Exercise requirements
Copy every line from the material below character for character, leaving out the pictures.

Records supplied
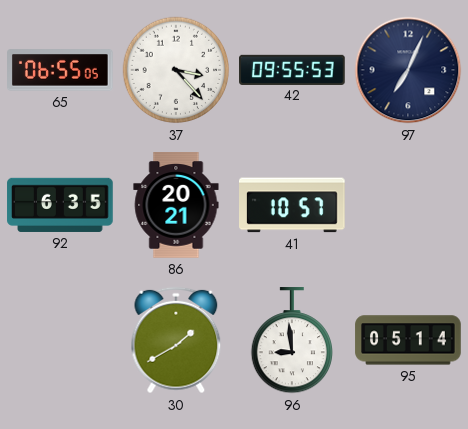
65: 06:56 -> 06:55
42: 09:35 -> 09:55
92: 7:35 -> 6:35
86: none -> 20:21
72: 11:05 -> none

Finished answer
65: 06:56 -> 06:55
42: 09:35 -> 09:55
92: 7:35 -> 6:35
86: none -> 20:21
72: 11:05 -> none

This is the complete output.